> _WHAT THE TASK REQUIRES_:
Write out the records again exactly and exclude the pictures.

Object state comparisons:

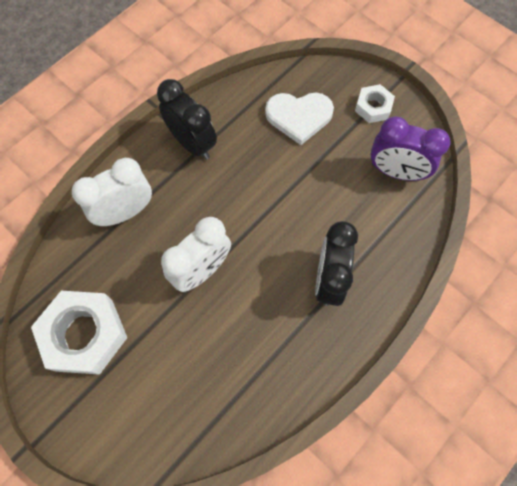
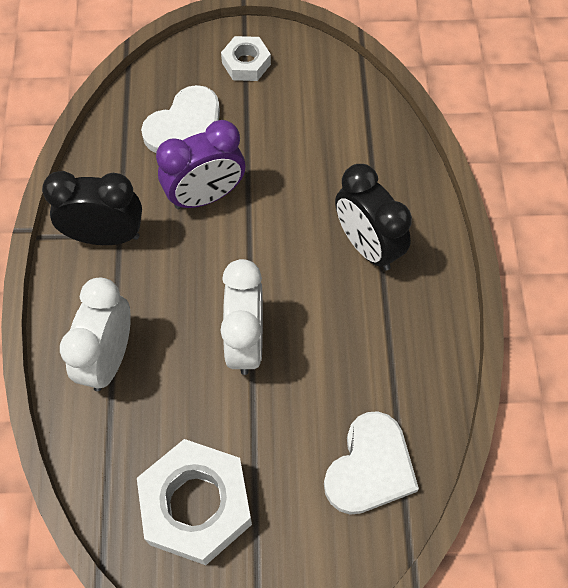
camera: 45 degrees left, 5 degrees down
(192, 409) = (370, 467): none -> white heart
(396, 172) = (326, 104): purple clock -> purple clock (206, 196)

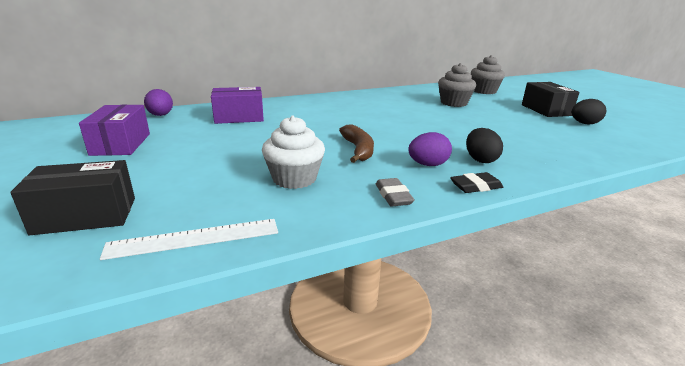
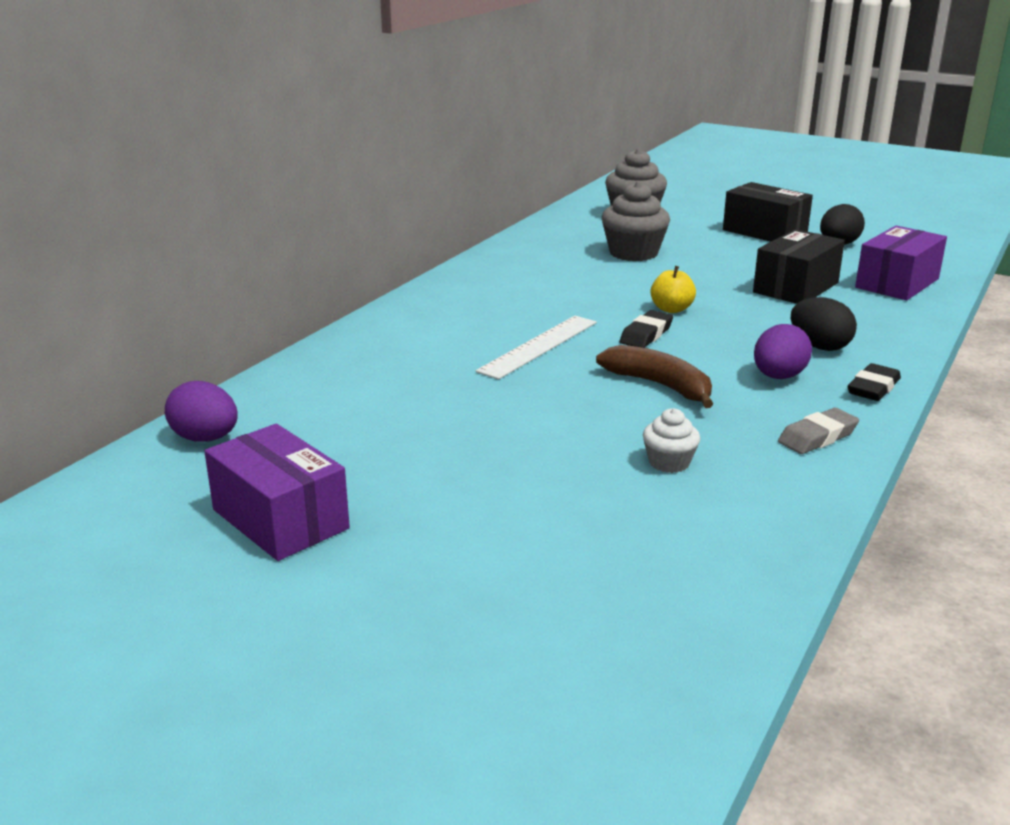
camera: 35 degrees left, 0 degrees up
(86, 215) = (523, 635): black box -> black box (795, 287)
(194, 238) = (721, 589): white ruler -> white ruler (539, 346)
(239, 117) = (364, 391): purple box -> purple box (897, 283)
(294, 179) = (669, 462): white cupcake -> white cupcake, size x0.55
(393, 196) = (817, 437): grey eraser -> grey eraser turned 75 degrees counterclockwise
(394, 131) = (646, 334): none -> black eraser
(428, 125) = (671, 309): none -> yellow apple

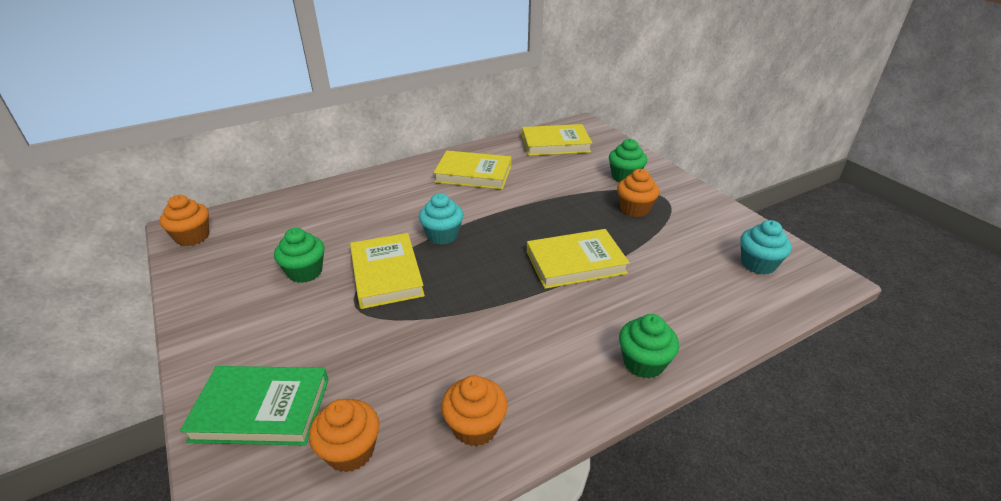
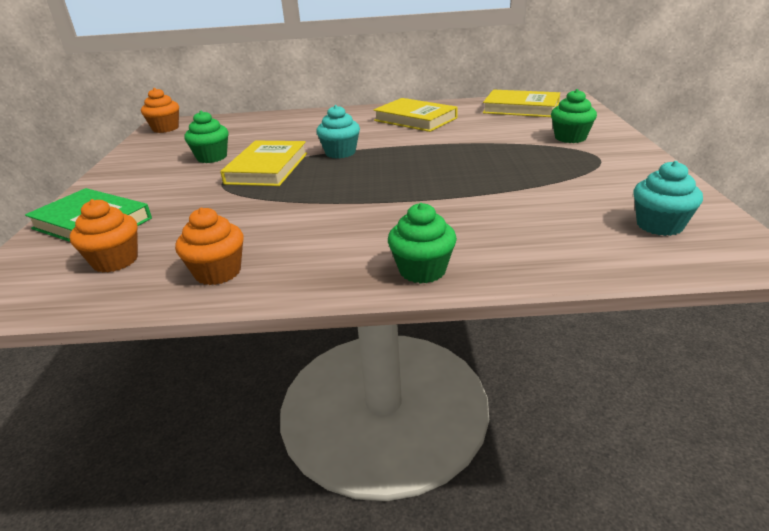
camera: 30 degrees right, 5 degrees down
(575, 263) = (440, 188): yellow book -> none
(634, 209) = (552, 161): orange cupcake -> none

> _EXPECTED OUTPUT_:
camera: 45 degrees left, 5 degrees down
(192, 409) = (370, 467): none -> white heart
(396, 172) = (326, 104): purple clock -> purple clock (206, 196)

camera: 35 degrees left, 0 degrees up
(86, 215) = (523, 635): black box -> black box (795, 287)
(194, 238) = (721, 589): white ruler -> white ruler (539, 346)
(239, 117) = (364, 391): purple box -> purple box (897, 283)
(294, 179) = (669, 462): white cupcake -> white cupcake, size x0.55
(393, 196) = (817, 437): grey eraser -> grey eraser turned 75 degrees counterclockwise
(394, 131) = (646, 334): none -> black eraser
(428, 125) = (671, 309): none -> yellow apple

camera: 30 degrees right, 5 degrees down
(575, 263) = (440, 188): yellow book -> none
(634, 209) = (552, 161): orange cupcake -> none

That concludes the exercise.